** Given problem **
Update the records below by changing "centreline" to "centerline" wherever it occurs and keeping all other text the same. Leave the pictures out of your version.

/---

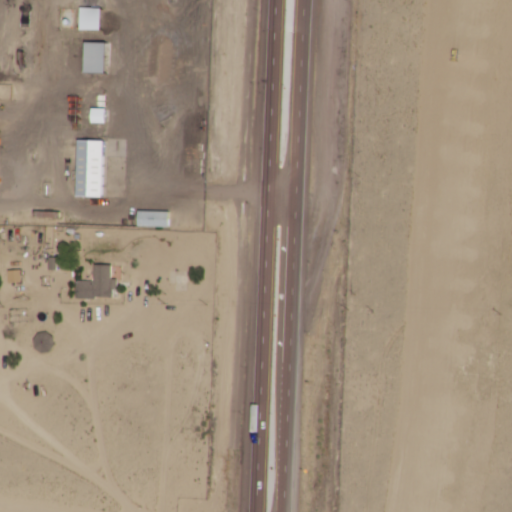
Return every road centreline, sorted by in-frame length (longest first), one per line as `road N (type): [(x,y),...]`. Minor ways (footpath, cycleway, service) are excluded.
road 1 (trunk): [(290,511),(312,0)]
road 2 (trunk): [(282,0),(262,511)]
road 3 (track): [(116,511),(0,429)]
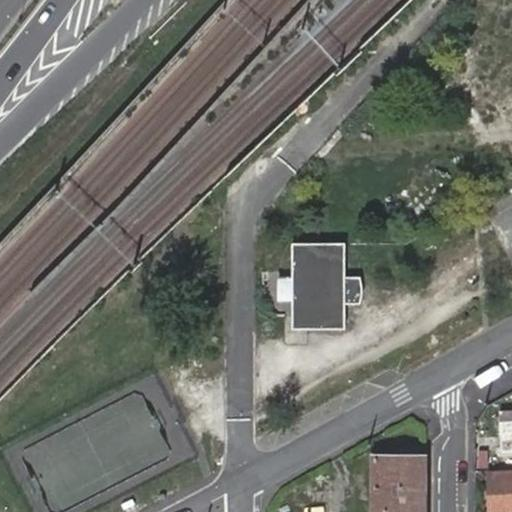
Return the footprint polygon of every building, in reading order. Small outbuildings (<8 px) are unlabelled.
[(495,112),(511,111),(511,12),(489,14),(495,112)] [(350,280),(351,248),(297,245),(296,277),(296,303),(296,332),(349,333),(349,308),(366,308),(367,306),(368,303),(369,300),(369,297),(370,295),(369,291),(369,288),(368,286),(368,283),(367,280),(350,280)] [(281,303),(289,303),(296,303),(296,277),(282,276),(281,303)] [(511,413),(501,414),(503,453),(511,453),(511,413)] [(425,511),(426,461),(376,460),(376,511),(425,511)] [(511,511),(511,476),(492,477),(491,511),(511,511)]
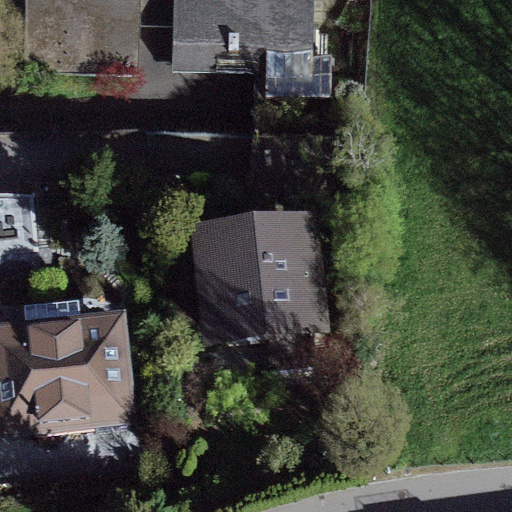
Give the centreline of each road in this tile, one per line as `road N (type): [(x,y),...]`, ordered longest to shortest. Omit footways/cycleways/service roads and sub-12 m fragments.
road 1 (residential): [(0,159),(229,152)]
road 2 (residential): [(347,511),(511,488)]
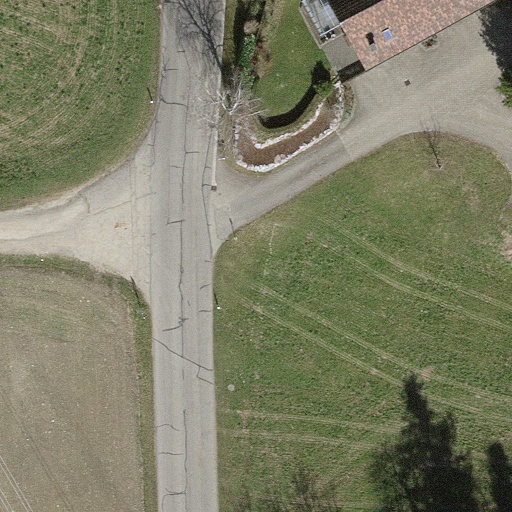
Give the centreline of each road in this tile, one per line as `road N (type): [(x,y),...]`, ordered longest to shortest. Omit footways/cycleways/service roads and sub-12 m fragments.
road 1 (tertiary): [(191,511),(182,223),(192,0)]
road 2 (track): [(0,228),(182,223)]
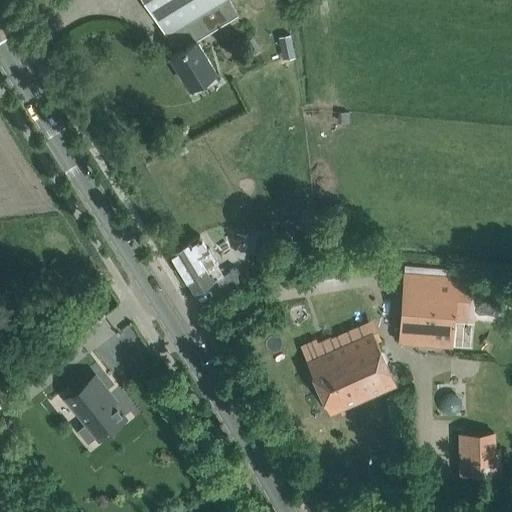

\---

** Output for this exercise **
Return every road centerline, sorted by in-frame length (longest first), one per line as `road N (type): [(x,y),...]`. Minor ways (footpath, cycleway, service) are excluded.
road 1 (trunk): [(290,511),(312,0)]
road 2 (trunk): [(282,0),(262,511)]
road 3 (track): [(116,511),(0,429)]
Return the footprint polygon of every building, in reading order. Small outbuildings (<8 px) are unlabelled.
[(495,112),(511,111),(511,12),(489,14),(495,112)] [(350,280),(351,248),(297,245),(296,277),(296,303),(296,332),(349,333),(349,308),(366,308),(367,306),(368,303),(369,300),(369,297),(370,295),(369,291),(369,288),(368,286),(368,283),(367,280),(350,280)] [(281,303),(289,303),(296,303),(296,277),(282,276),(281,303)] [(511,413),(501,414),(503,453),(511,453),(511,413)] [(425,511),(426,461),(376,460),(376,511),(425,511)] [(511,511),(511,476),(492,477),(491,511),(511,511)]
Give the centerline of each road in this tile, one per line as `road N (type): [(x,y),...]`, ordered longest to shortest. Omit footways/cycleways/service roads and sub-12 m fragments.
road 1 (residential): [(0,159),(229,152)]
road 2 (residential): [(347,511),(511,488)]
Give the centerline of each road in this tile, one per line as `road N (type): [(x,y),...]`, ordered longest to shortest. Omit footways/cycleways/service roads and sub-12 m fragments.
road 1 (tertiary): [(191,511),(182,223),(192,0)]
road 2 (track): [(0,228),(182,223)]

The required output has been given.